[Records contained in a dataset]
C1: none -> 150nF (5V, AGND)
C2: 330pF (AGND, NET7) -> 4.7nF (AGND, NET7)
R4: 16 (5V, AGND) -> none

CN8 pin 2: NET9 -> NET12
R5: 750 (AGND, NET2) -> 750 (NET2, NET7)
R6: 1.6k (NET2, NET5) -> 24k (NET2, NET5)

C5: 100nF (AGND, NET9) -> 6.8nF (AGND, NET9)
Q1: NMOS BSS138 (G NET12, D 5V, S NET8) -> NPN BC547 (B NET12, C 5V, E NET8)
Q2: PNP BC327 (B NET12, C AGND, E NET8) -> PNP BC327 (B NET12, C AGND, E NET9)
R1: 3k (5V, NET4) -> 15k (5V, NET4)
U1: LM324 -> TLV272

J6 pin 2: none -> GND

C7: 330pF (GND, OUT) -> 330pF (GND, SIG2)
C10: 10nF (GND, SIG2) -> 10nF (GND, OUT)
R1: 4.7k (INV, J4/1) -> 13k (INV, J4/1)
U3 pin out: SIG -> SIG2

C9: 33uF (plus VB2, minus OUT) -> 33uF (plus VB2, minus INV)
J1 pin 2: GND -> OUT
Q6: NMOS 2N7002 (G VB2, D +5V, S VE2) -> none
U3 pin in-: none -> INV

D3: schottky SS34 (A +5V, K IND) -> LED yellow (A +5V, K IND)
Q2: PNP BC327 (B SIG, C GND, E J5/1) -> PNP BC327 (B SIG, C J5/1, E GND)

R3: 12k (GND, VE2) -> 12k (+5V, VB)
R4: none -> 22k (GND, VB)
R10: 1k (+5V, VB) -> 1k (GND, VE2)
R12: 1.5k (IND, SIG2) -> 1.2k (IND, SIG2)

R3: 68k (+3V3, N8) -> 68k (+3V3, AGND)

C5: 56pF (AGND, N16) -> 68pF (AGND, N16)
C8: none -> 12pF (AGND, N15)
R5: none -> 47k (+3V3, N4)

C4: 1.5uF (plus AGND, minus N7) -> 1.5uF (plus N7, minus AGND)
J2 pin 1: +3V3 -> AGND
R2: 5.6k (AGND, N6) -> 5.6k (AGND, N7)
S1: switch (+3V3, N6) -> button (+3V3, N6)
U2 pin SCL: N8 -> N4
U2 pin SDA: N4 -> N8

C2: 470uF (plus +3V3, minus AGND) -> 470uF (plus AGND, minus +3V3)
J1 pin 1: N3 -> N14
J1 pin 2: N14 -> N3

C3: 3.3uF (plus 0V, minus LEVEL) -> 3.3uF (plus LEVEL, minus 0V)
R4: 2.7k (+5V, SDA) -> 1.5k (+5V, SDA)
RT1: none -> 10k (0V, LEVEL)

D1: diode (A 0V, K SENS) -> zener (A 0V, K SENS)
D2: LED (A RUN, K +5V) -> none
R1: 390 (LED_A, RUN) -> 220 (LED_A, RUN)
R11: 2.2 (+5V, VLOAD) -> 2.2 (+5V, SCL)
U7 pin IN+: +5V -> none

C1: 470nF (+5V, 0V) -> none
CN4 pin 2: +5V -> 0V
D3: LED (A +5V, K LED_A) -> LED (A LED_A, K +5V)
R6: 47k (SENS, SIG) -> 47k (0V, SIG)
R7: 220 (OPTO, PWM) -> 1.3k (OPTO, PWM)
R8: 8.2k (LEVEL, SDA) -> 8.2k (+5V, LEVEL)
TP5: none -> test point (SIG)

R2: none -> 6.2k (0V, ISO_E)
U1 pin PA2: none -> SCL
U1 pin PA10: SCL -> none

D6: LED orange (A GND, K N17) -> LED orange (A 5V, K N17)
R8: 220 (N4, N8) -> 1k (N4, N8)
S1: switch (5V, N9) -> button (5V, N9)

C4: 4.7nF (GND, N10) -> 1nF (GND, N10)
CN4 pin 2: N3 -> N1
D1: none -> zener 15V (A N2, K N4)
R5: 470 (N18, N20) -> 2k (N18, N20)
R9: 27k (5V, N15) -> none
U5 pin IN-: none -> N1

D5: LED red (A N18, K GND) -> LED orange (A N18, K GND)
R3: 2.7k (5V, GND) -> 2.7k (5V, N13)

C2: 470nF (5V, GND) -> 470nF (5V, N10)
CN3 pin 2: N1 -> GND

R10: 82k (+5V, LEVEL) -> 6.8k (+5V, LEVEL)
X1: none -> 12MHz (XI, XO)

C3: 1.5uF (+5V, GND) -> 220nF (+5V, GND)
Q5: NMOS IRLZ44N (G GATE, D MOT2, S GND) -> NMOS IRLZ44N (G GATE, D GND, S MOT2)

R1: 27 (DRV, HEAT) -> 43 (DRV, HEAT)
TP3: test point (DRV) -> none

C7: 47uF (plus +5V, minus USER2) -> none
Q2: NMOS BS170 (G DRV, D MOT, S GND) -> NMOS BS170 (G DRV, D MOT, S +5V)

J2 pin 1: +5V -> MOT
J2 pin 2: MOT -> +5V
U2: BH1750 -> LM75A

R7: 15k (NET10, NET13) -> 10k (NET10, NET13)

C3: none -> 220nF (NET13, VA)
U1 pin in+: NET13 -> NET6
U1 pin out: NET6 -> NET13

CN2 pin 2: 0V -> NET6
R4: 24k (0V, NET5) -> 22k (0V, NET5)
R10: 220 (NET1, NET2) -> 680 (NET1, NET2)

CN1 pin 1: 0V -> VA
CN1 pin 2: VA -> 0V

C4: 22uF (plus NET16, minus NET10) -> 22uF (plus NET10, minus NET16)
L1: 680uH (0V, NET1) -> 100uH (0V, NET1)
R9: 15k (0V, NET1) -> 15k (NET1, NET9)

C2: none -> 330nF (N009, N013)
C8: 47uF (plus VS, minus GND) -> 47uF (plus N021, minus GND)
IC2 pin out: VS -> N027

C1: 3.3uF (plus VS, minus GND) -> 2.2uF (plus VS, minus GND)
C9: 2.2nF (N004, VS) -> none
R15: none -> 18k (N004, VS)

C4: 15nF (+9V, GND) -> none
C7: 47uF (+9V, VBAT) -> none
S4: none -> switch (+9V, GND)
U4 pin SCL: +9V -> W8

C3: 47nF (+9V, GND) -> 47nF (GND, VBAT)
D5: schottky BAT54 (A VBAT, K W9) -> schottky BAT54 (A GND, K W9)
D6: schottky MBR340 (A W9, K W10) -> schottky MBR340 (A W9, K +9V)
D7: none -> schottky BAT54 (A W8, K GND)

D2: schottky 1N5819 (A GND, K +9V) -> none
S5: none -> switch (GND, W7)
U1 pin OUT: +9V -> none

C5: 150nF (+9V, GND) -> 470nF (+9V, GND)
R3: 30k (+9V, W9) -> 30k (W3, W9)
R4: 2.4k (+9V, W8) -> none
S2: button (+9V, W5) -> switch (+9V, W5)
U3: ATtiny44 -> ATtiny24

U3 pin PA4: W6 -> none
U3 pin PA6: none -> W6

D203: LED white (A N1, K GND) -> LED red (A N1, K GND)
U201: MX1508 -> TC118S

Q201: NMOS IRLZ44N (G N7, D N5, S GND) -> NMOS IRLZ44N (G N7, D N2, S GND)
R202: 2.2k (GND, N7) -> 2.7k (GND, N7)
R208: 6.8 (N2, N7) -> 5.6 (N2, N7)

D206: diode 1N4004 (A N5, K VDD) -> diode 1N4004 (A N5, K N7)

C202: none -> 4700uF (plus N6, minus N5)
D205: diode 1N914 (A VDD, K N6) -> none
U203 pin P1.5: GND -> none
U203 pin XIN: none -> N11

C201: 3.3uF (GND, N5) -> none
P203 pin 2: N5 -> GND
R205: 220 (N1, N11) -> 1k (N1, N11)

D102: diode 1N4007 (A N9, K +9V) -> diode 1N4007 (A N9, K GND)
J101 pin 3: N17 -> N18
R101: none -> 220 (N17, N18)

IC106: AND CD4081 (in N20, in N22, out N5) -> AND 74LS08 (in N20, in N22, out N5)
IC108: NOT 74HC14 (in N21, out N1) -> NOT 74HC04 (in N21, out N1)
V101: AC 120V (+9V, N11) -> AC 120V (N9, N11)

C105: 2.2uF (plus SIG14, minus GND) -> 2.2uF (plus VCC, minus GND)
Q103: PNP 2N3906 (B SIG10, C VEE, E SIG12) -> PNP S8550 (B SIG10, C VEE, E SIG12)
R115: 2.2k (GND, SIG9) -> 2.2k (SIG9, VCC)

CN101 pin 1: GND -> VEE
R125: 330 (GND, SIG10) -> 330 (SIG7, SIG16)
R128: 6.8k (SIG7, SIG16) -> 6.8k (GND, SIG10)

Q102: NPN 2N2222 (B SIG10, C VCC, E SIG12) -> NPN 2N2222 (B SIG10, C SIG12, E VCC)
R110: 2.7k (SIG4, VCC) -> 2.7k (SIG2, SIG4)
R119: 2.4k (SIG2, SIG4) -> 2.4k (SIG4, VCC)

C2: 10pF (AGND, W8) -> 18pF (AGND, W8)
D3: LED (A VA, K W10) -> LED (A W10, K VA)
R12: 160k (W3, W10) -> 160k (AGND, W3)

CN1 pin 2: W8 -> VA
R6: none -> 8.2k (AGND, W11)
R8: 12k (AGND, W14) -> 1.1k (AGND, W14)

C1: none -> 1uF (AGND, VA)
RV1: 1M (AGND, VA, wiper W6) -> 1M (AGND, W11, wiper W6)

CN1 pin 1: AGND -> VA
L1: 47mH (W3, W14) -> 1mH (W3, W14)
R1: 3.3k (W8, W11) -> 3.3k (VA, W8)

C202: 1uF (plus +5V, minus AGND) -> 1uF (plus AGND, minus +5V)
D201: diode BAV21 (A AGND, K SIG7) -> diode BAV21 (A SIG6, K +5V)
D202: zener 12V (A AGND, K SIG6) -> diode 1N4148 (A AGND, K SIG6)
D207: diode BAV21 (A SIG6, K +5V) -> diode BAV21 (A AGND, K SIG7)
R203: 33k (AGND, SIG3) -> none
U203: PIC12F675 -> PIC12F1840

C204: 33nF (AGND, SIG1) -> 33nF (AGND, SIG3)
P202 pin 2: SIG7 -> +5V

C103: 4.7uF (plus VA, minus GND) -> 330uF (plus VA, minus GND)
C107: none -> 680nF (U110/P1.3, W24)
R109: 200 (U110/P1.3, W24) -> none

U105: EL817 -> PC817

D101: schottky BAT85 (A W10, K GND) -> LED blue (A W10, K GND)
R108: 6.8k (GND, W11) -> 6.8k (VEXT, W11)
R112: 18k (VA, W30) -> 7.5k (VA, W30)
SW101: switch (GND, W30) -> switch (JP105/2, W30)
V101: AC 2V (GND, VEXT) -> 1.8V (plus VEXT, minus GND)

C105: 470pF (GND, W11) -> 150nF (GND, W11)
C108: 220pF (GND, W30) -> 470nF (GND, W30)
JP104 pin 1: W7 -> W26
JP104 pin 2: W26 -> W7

WHAT IS REQUIRED
Copy exactly the lines above, starting at the opening line and finishing at the line in which "RT1: none -> 10k (0V, LEVEL)" occurs.

RESPONSE BOX
C1: none -> 150nF (5V, AGND)
C2: 330pF (AGND, NET7) -> 4.7nF (AGND, NET7)
R4: 16 (5V, AGND) -> none

CN8 pin 2: NET9 -> NET12
R5: 750 (AGND, NET2) -> 750 (NET2, NET7)
R6: 1.6k (NET2, NET5) -> 24k (NET2, NET5)

C5: 100nF (AGND, NET9) -> 6.8nF (AGND, NET9)
Q1: NMOS BSS138 (G NET12, D 5V, S NET8) -> NPN BC547 (B NET12, C 5V, E NET8)
Q2: PNP BC327 (B NET12, C AGND, E NET8) -> PNP BC327 (B NET12, C AGND, E NET9)
R1: 3k (5V, NET4) -> 15k (5V, NET4)
U1: LM324 -> TLV272

J6 pin 2: none -> GND

C7: 330pF (GND, OUT) -> 330pF (GND, SIG2)
C10: 10nF (GND, SIG2) -> 10nF (GND, OUT)
R1: 4.7k (INV, J4/1) -> 13k (INV, J4/1)
U3 pin out: SIG -> SIG2

C9: 33uF (plus VB2, minus OUT) -> 33uF (plus VB2, minus INV)
J1 pin 2: GND -> OUT
Q6: NMOS 2N7002 (G VB2, D +5V, S VE2) -> none
U3 pin in-: none -> INV

D3: schottky SS34 (A +5V, K IND) -> LED yellow (A +5V, K IND)
Q2: PNP BC327 (B SIG, C GND, E J5/1) -> PNP BC327 (B SIG, C J5/1, E GND)

R3: 12k (GND, VE2) -> 12k (+5V, VB)
R4: none -> 22k (GND, VB)
R10: 1k (+5V, VB) -> 1k (GND, VE2)
R12: 1.5k (IND, SIG2) -> 1.2k (IND, SIG2)

R3: 68k (+3V3, N8) -> 68k (+3V3, AGND)

C5: 56pF (AGND, N16) -> 68pF (AGND, N16)
C8: none -> 12pF (AGND, N15)
R5: none -> 47k (+3V3, N4)

C4: 1.5uF (plus AGND, minus N7) -> 1.5uF (plus N7, minus AGND)
J2 pin 1: +3V3 -> AGND
R2: 5.6k (AGND, N6) -> 5.6k (AGND, N7)
S1: switch (+3V3, N6) -> button (+3V3, N6)
U2 pin SCL: N8 -> N4
U2 pin SDA: N4 -> N8

C2: 470uF (plus +3V3, minus AGND) -> 470uF (plus AGND, minus +3V3)
J1 pin 1: N3 -> N14
J1 pin 2: N14 -> N3

C3: 3.3uF (plus 0V, minus LEVEL) -> 3.3uF (plus LEVEL, minus 0V)
R4: 2.7k (+5V, SDA) -> 1.5k (+5V, SDA)
RT1: none -> 10k (0V, LEVEL)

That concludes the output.